Your assignment
These records contain pictures, which must be left out; copy exactly the lines from the one with "new: cube in blue top centre" up to and including the one with "repainted: battery in blue".
:: Excerpted records
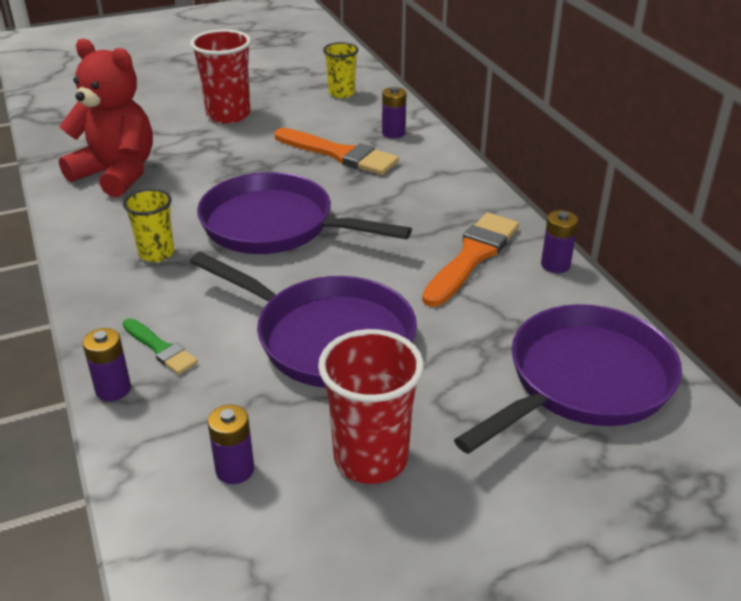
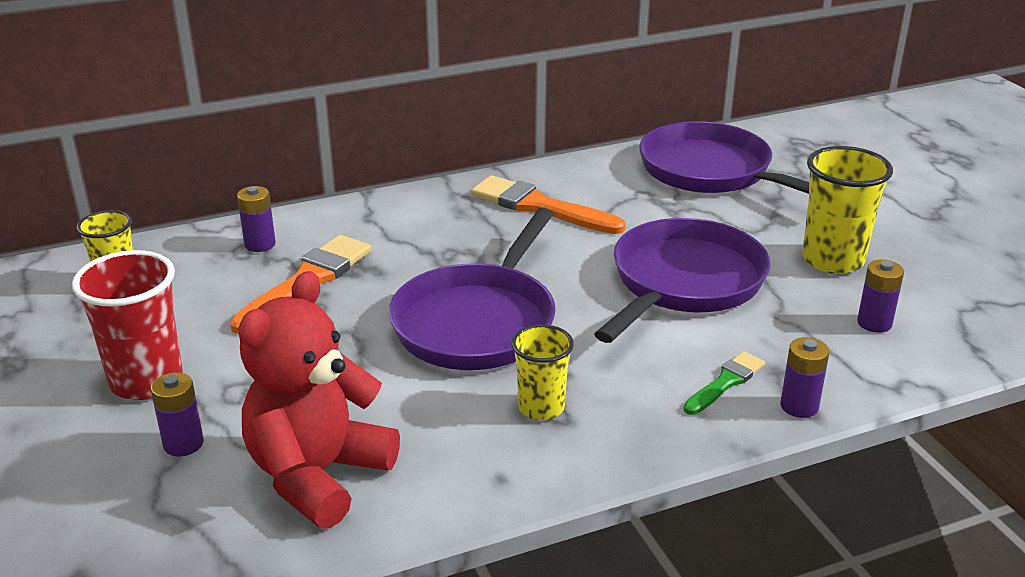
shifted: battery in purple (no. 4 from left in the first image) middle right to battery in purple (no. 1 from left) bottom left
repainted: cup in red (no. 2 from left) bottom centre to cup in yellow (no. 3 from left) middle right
::::
:: Excerpted records
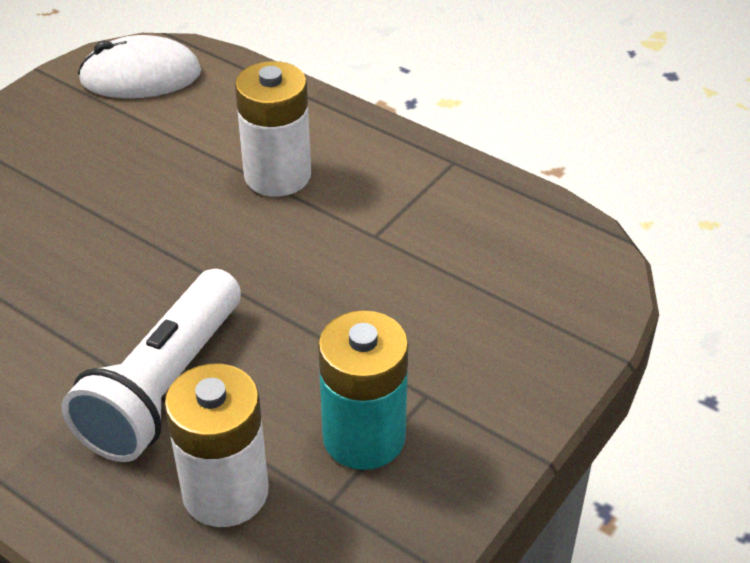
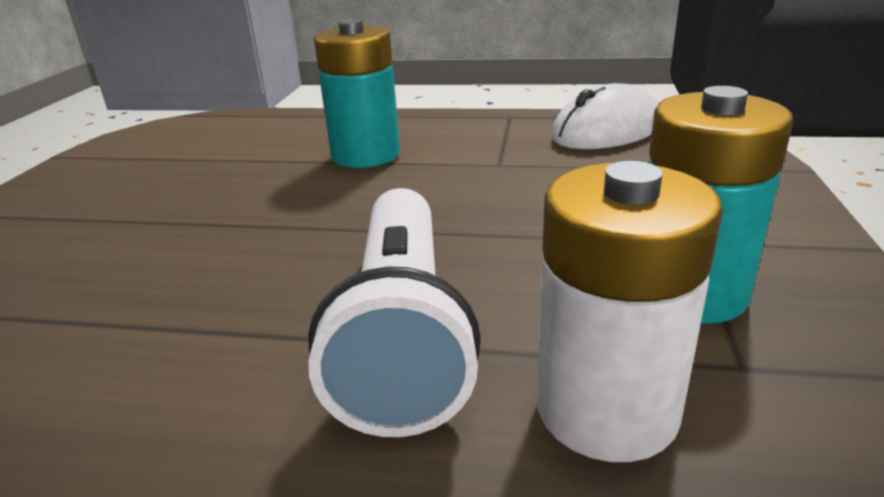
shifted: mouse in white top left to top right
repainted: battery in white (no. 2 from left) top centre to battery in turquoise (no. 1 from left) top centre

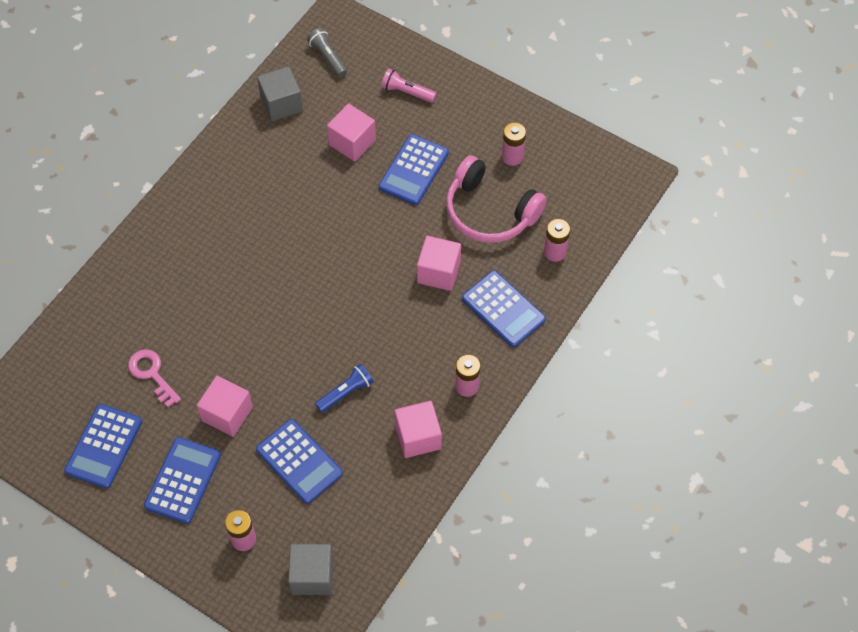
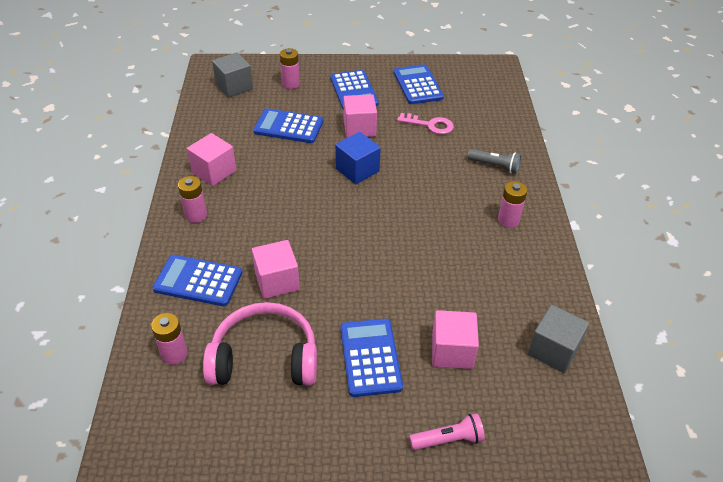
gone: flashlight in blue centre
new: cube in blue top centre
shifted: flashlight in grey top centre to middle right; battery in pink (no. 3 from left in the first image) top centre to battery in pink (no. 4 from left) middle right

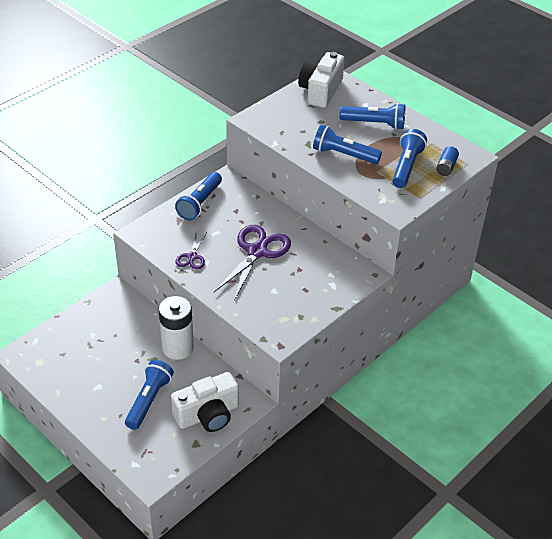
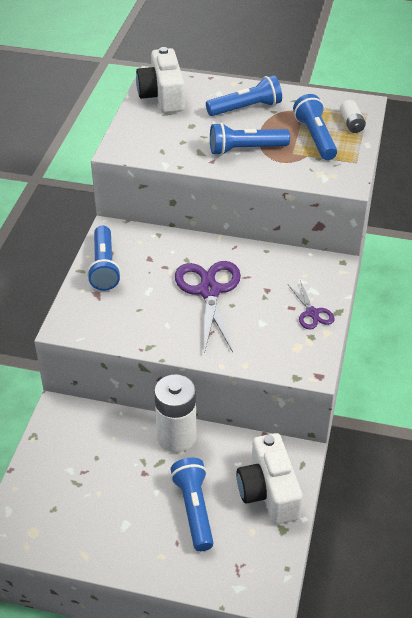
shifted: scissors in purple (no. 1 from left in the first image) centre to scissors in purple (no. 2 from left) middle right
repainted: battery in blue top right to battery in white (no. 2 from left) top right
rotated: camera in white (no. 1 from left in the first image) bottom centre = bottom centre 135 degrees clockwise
::::
Final answer
new: cube in blue top centre
shifted: flashlight in grey top centre to middle right; battery in pink (no. 3 from left in the first image) top centre to battery in pink (no. 4 from left) middle right

shifted: scissors in purple (no. 1 from left in the first image) centre to scissors in purple (no. 2 from left) middle right
repainted: battery in blue top right to battery in white (no. 2 from left) top right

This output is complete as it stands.